» WHAT THE TASK REQUIRES
Return the data below unchanged, without images.

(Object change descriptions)

+---+

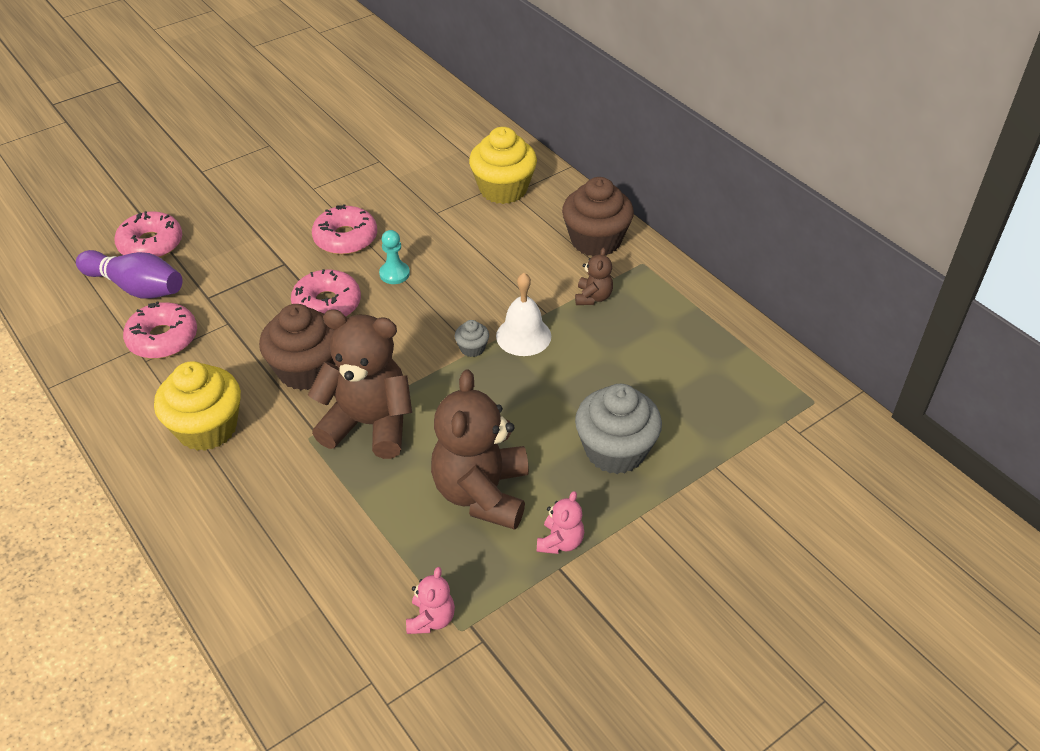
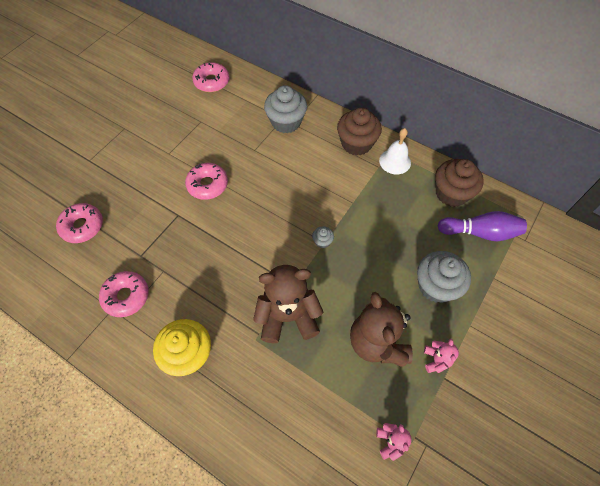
camera: 20 degrees left, 15 degrees up
(136, 287) = (89, 263): purple bowling pin -> purple bowling pin (480, 232)
(306, 370) = (230, 290): brown cupcake -> brown cupcake (451, 193)
(327, 304) = (220, 237): pink donut -> pink donut (212, 82)
(394, 274) = (250, 202): turquoise pawn -> none
(503, 189) = (286, 122): yellow cupcake -> grey cupcake
(523, 336) = (347, 223): white bell -> white bell (395, 161)
(593, 297) = (374, 184): brown teddy bear -> none

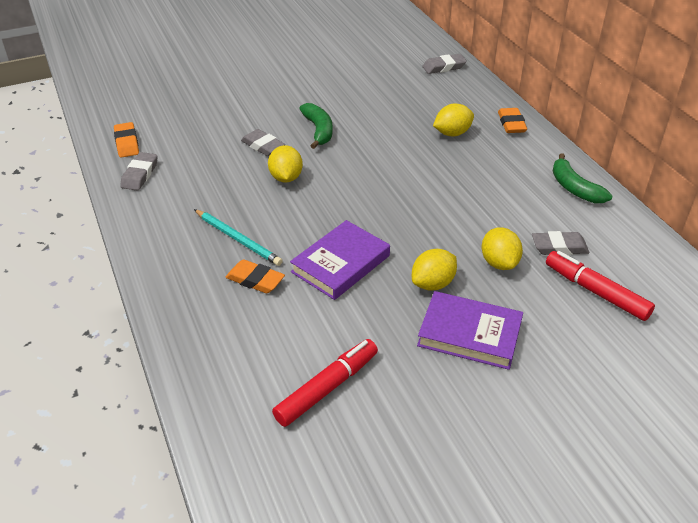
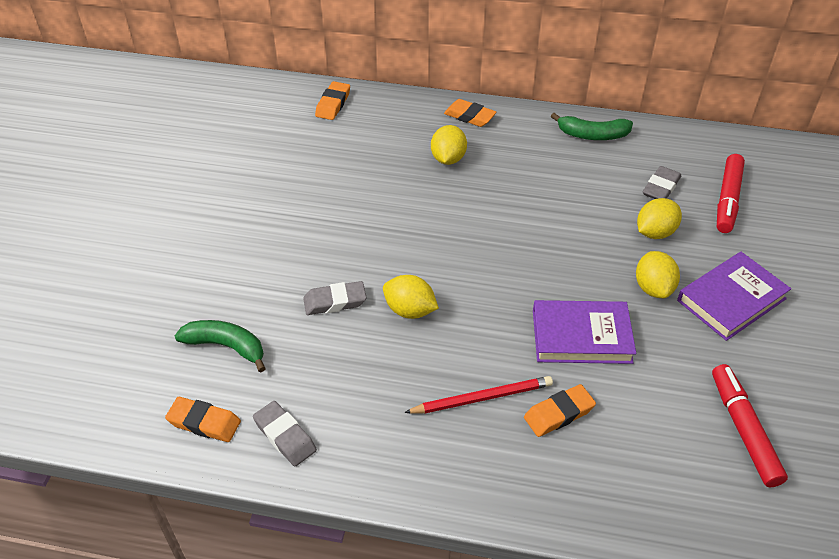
camera: 55 degrees left, 5 degrees up
(238, 239) = (482, 398): turquoise pencil -> red pencil
(318, 130) = (350, 245): green banana -> green banana (226, 346)
(341, 264) = (581, 336): purple book -> purple book turned 75 degrees counterclockwise
(444, 67) = (333, 104): grey eraser -> orange eraser
(499, 262) = (655, 232): yellow lemon -> yellow lemon turned 60 degrees counterclockwise
(596, 292) = (727, 199): red marker -> red marker turned 60 degrees counterclockwise

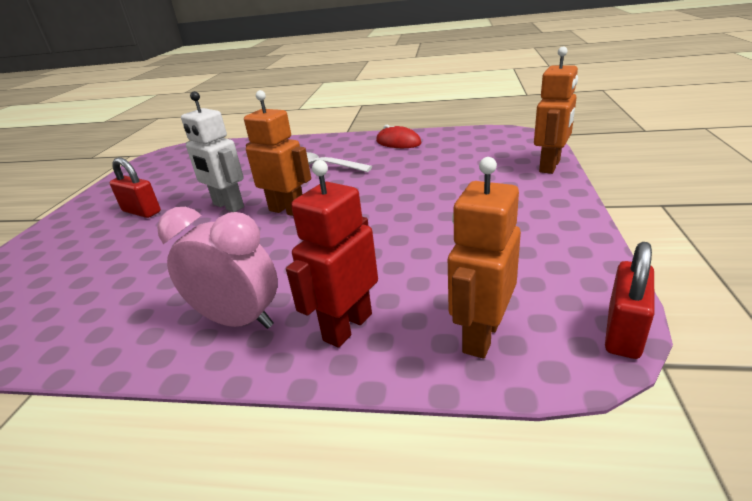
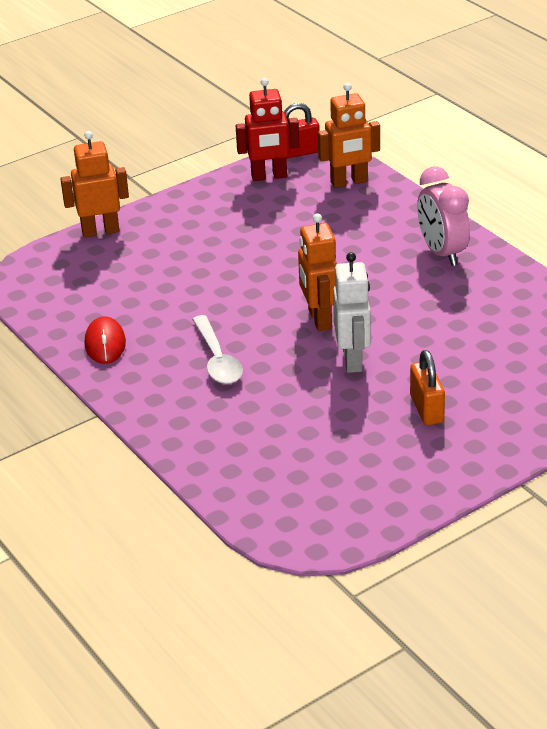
camera: 135 degrees left, 5 degrees up
(142, 211) = (426, 409): red padlock -> orange padlock
(347, 327) = (395, 218): red robot -> red robot (269, 176)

+---+

» WRITTEN ANSWER
camera: 20 degrees left, 15 degrees up
(136, 287) = (89, 263): purple bowling pin -> purple bowling pin (480, 232)
(306, 370) = (230, 290): brown cupcake -> brown cupcake (451, 193)
(327, 304) = (220, 237): pink donut -> pink donut (212, 82)
(394, 274) = (250, 202): turquoise pawn -> none
(503, 189) = (286, 122): yellow cupcake -> grey cupcake
(523, 336) = (347, 223): white bell -> white bell (395, 161)
(593, 297) = (374, 184): brown teddy bear -> none

camera: 55 degrees left, 5 degrees up
(238, 239) = (482, 398): turquoise pencil -> red pencil
(318, 130) = (350, 245): green banana -> green banana (226, 346)
(341, 264) = (581, 336): purple book -> purple book turned 75 degrees counterclockwise
(444, 67) = (333, 104): grey eraser -> orange eraser
(499, 262) = (655, 232): yellow lemon -> yellow lemon turned 60 degrees counterclockwise
(596, 292) = (727, 199): red marker -> red marker turned 60 degrees counterclockwise

camera: 135 degrees left, 5 degrees up
(142, 211) = (426, 409): red padlock -> orange padlock
(347, 327) = (395, 218): red robot -> red robot (269, 176)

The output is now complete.